Required work - Write out nothing except the lines running from the one containing "turquoise furorak [432,395,536,498]" to the last line of the data, exactly as they stand.

Raw data -
####
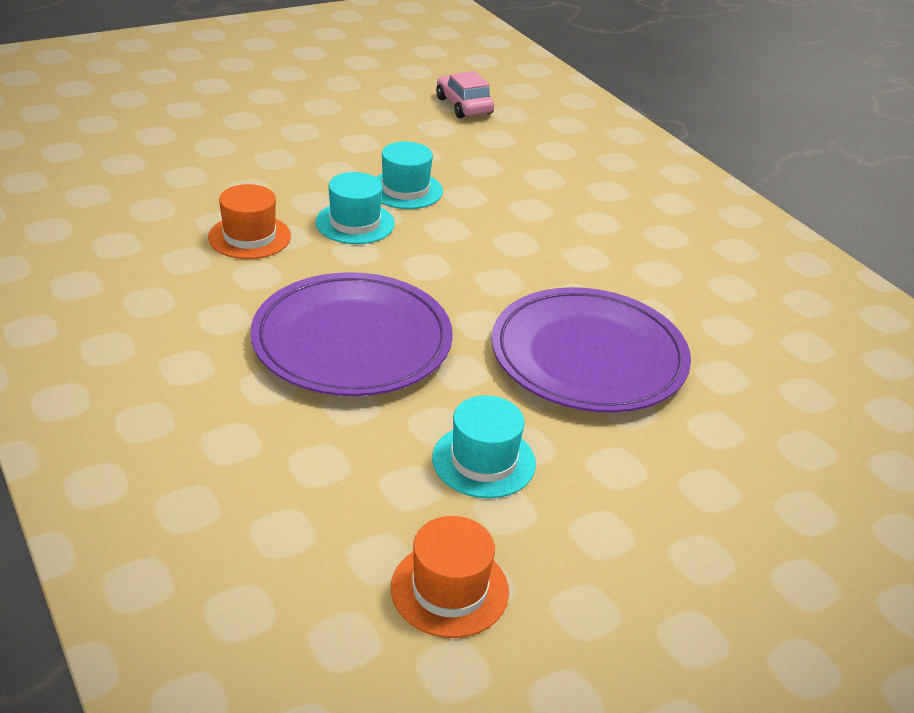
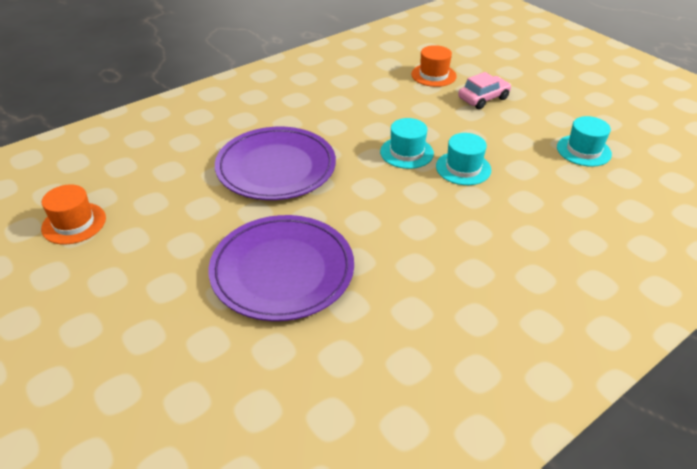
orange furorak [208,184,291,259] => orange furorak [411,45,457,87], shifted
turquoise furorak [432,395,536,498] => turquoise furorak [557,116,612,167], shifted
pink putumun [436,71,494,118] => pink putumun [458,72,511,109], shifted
####
Result for this exercise -
turquoise furorak [432,395,536,498] => turquoise furorak [557,116,612,167], shifted
pink putumun [436,71,494,118] => pink putumun [458,72,511,109], shifted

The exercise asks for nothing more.